> **WHAT IS BEING ASKED**
Look through the data below for the string "brick", and copy every line where it turns up.

> **MATERIAL TO PROCESS**

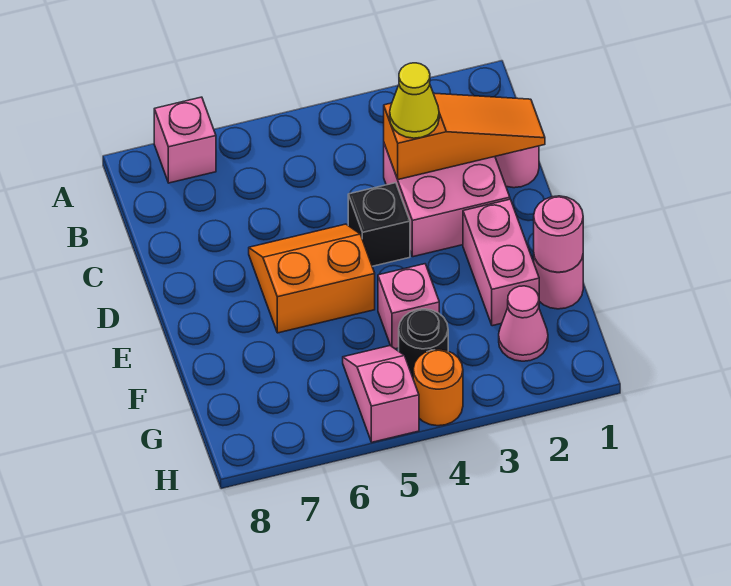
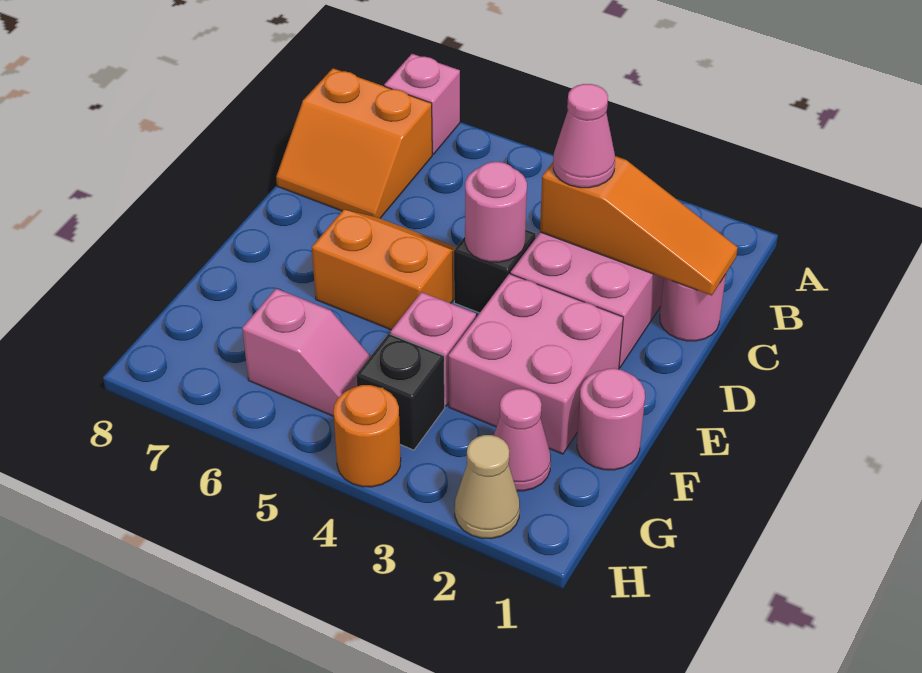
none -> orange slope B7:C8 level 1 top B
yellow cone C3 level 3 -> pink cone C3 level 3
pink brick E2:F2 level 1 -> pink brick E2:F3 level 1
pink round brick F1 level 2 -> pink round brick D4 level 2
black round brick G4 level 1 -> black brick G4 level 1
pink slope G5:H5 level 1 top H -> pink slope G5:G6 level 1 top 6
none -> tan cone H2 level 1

==

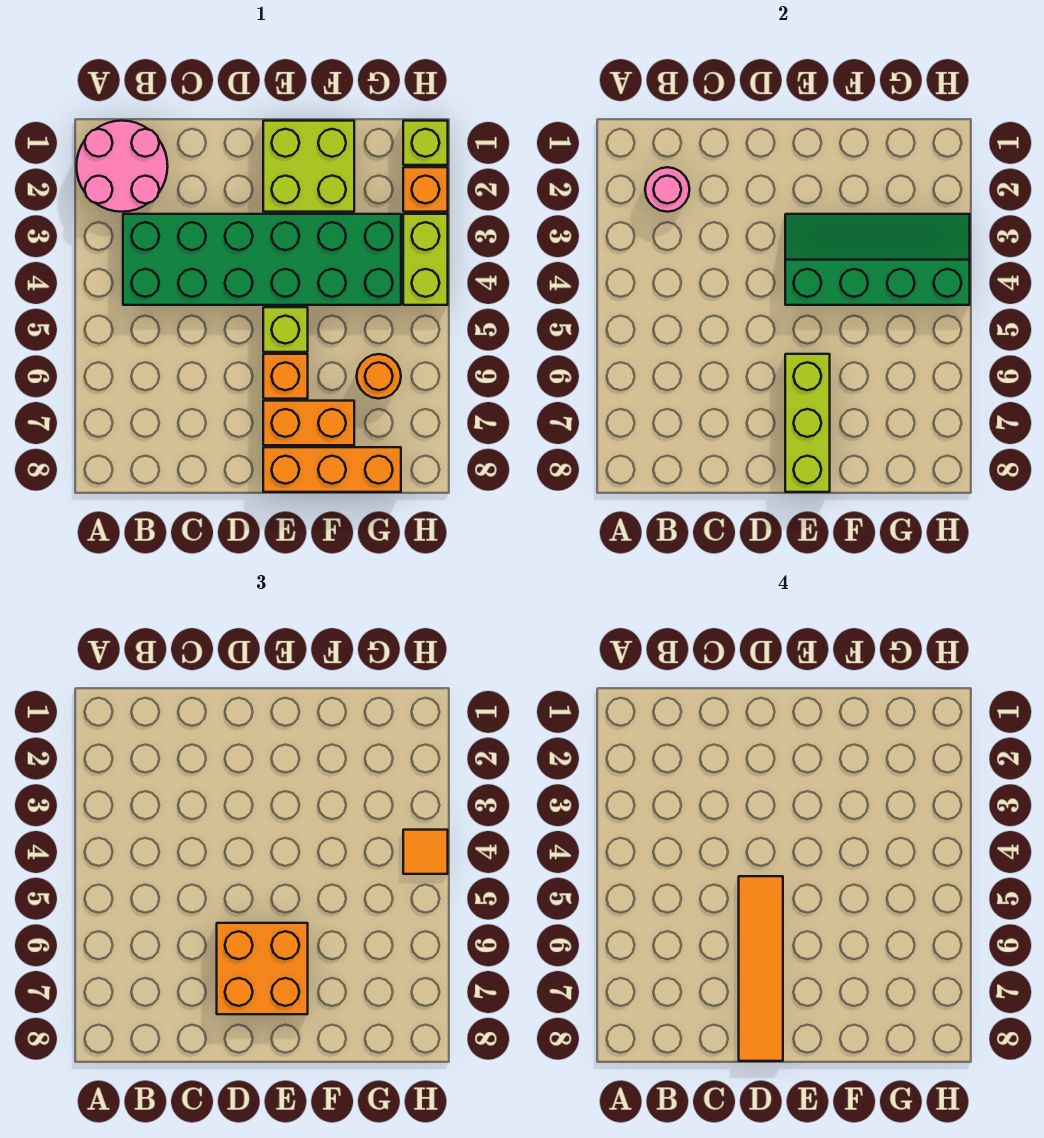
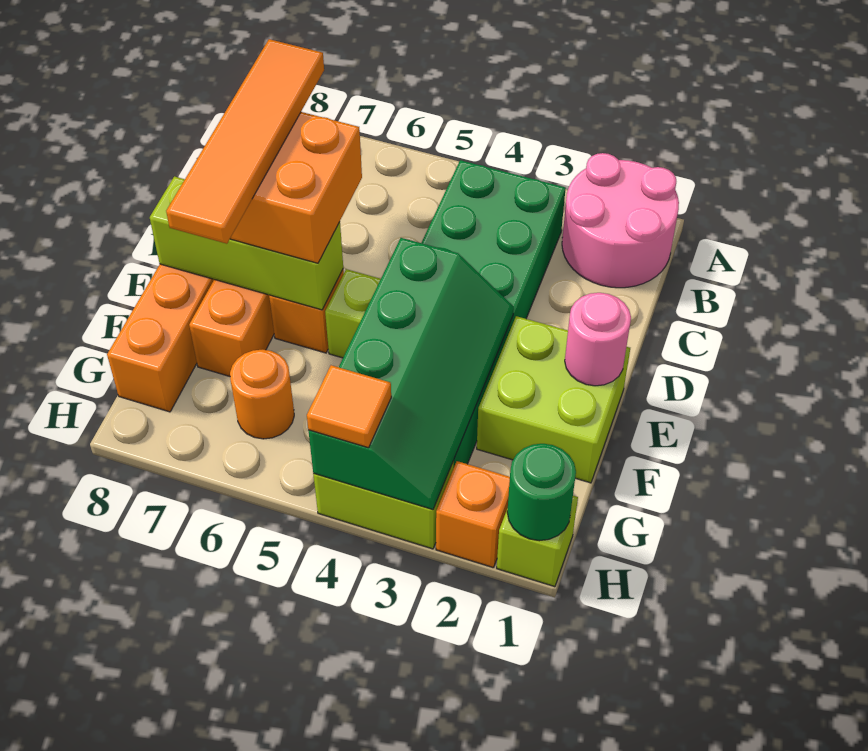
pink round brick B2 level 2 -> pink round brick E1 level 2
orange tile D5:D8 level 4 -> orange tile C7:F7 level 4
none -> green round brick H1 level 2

> **RESPONSE AREA**
pink brick E2:F2 level 1 -> pink brick E2:F3 level 1
pink round brick F1 level 2 -> pink round brick D4 level 2
black round brick G4 level 1 -> black brick G4 level 1
pink round brick B2 level 2 -> pink round brick E1 level 2
none -> green round brick H1 level 2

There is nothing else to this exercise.